[Image sequences with shape edits]
----------

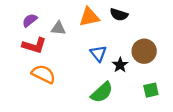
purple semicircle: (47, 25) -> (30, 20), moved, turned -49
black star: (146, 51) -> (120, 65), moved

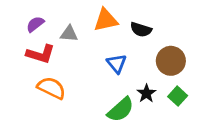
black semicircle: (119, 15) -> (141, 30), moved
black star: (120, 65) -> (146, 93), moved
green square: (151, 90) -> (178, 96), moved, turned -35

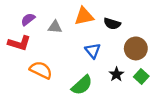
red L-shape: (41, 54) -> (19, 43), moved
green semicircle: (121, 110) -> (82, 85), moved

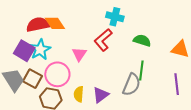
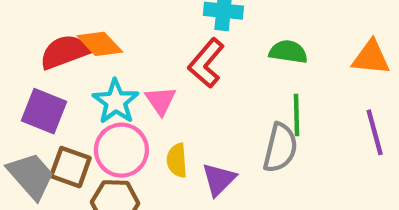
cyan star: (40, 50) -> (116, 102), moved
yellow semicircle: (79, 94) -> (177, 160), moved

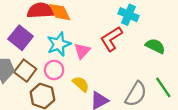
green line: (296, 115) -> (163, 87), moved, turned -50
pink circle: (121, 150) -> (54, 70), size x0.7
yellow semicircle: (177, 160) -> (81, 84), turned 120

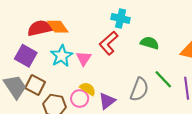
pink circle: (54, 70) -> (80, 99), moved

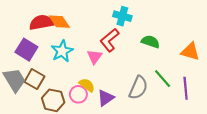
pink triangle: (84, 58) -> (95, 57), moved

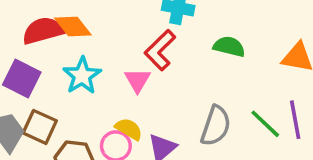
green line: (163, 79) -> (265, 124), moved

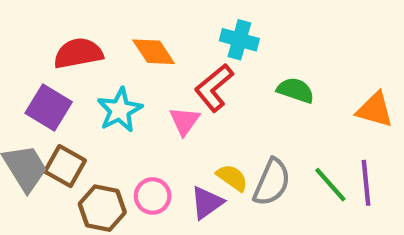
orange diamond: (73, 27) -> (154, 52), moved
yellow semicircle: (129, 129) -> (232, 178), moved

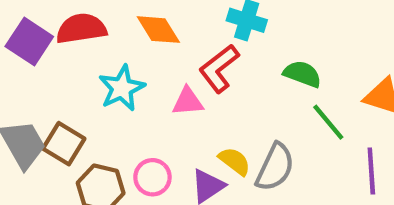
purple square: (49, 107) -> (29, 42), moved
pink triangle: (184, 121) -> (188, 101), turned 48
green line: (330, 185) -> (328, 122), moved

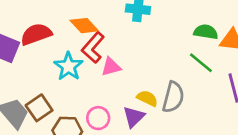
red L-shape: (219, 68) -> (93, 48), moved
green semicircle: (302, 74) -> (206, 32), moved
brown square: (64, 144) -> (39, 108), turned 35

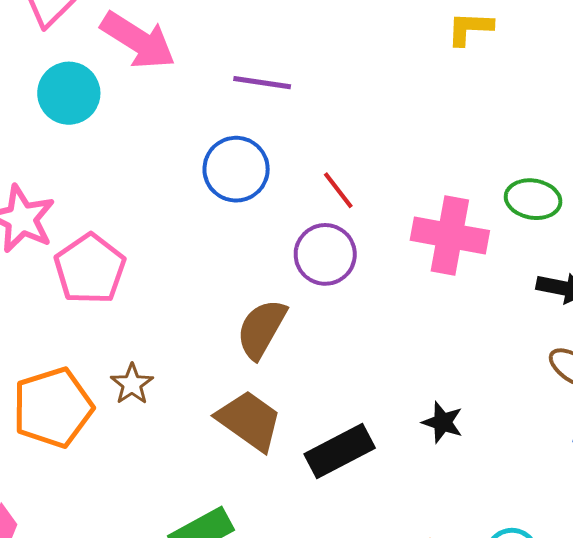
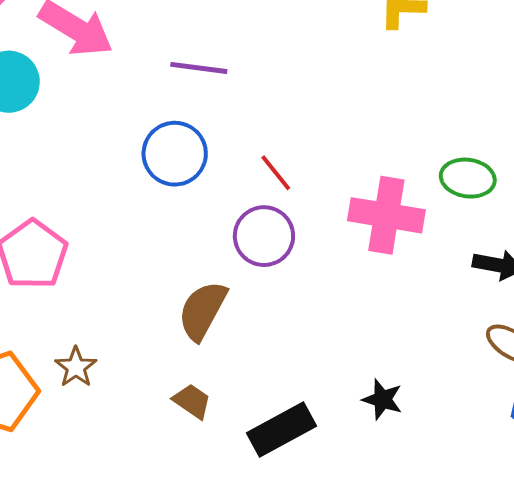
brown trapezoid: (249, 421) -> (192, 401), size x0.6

----------

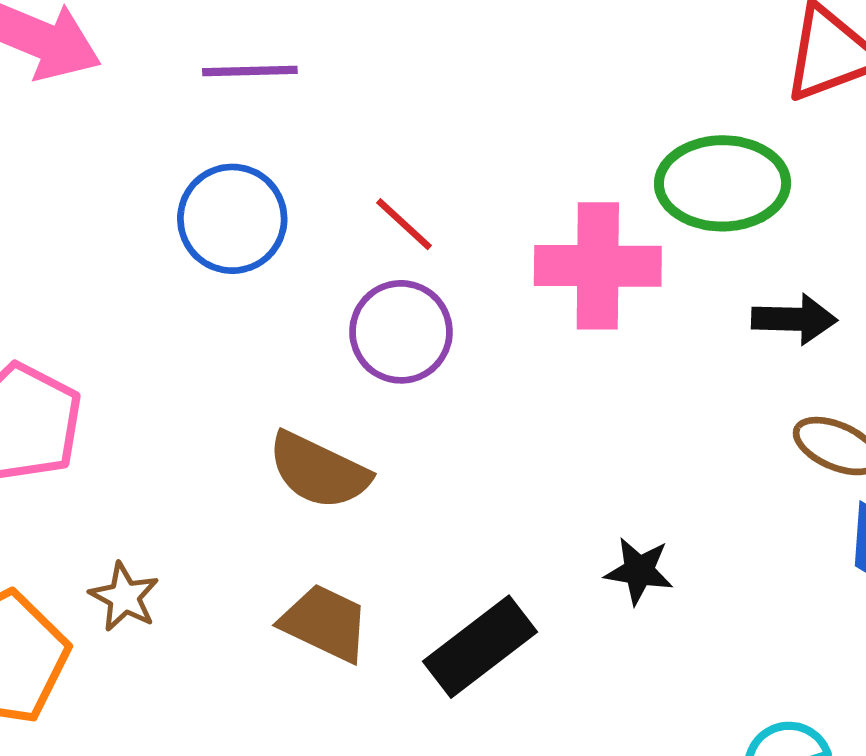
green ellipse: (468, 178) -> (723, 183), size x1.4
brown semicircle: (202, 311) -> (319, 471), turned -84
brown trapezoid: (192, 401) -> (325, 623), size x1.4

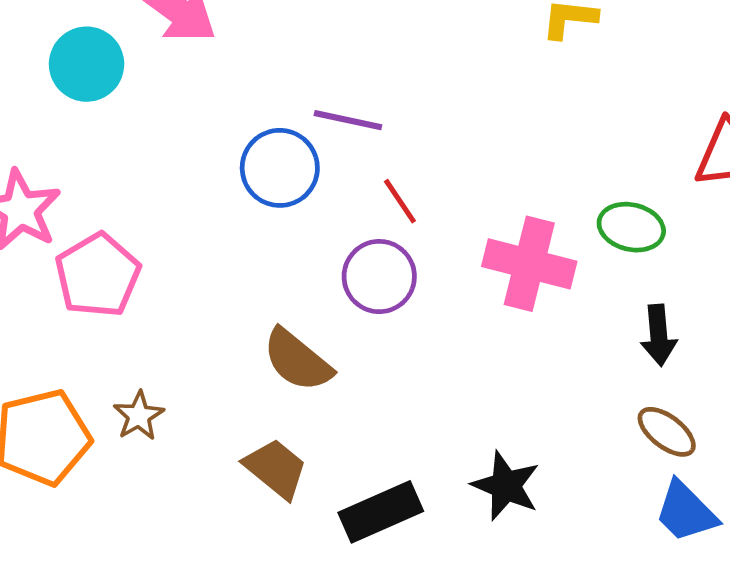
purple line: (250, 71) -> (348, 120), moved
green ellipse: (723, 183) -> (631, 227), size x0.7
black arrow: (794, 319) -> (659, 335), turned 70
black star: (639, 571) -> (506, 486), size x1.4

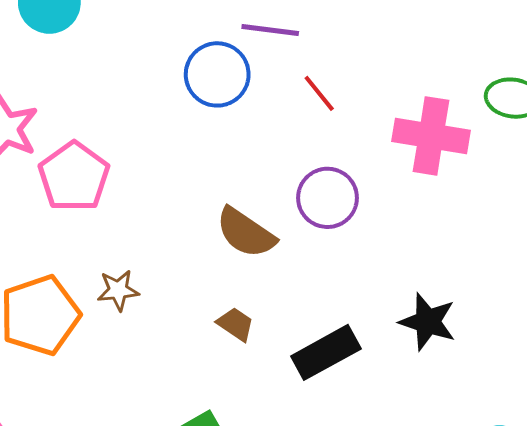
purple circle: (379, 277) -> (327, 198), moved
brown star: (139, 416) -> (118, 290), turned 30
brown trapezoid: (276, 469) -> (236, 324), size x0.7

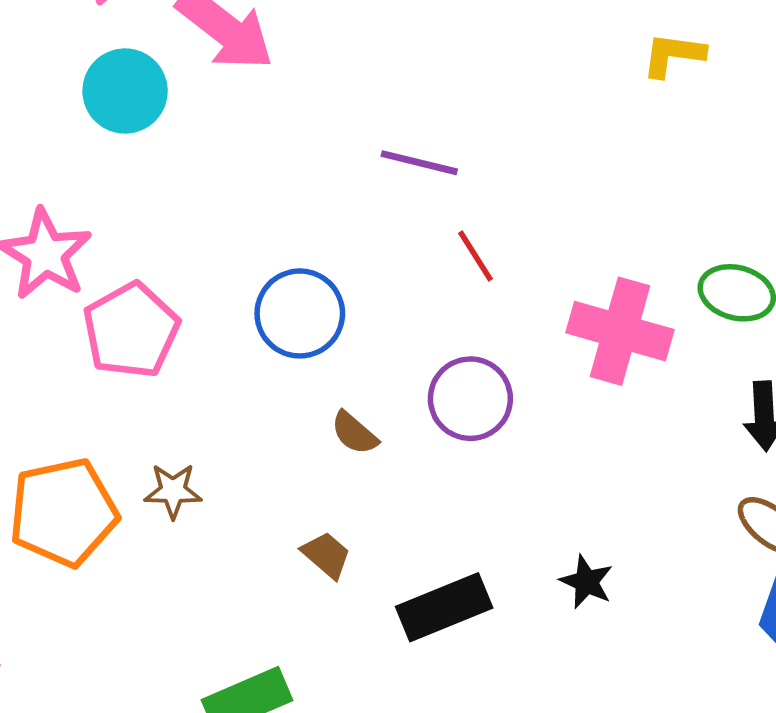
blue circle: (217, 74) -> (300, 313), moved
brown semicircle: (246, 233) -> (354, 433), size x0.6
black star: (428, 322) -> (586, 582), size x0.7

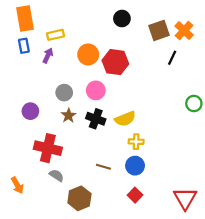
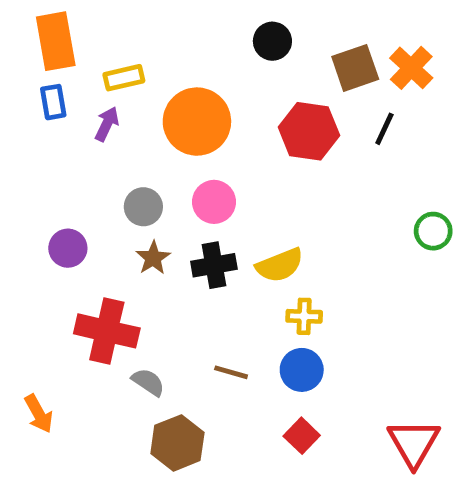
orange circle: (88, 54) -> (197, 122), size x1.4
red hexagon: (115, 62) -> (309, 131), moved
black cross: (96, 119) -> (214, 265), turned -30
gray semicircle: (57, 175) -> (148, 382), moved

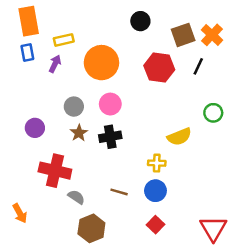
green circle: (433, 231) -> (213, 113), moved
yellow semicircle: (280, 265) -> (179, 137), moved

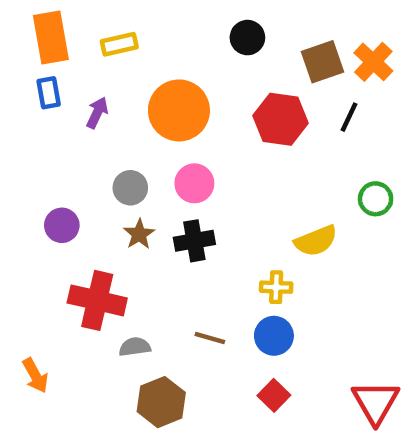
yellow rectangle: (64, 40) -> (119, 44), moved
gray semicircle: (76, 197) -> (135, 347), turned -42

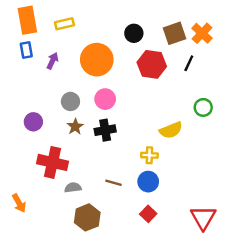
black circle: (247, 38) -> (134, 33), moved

----------

> **Your instructions**:
Look above for the line with "gray semicircle: (76, 197)" and the line with "black circle: (247, 38) -> (134, 33), moved"; set down those two lines and all lines between them exactly, without pictures and without anything else.

> **Result for this exercise**:
gray semicircle: (76, 197) -> (135, 347), turned -42

black circle: (247, 38) -> (134, 33), moved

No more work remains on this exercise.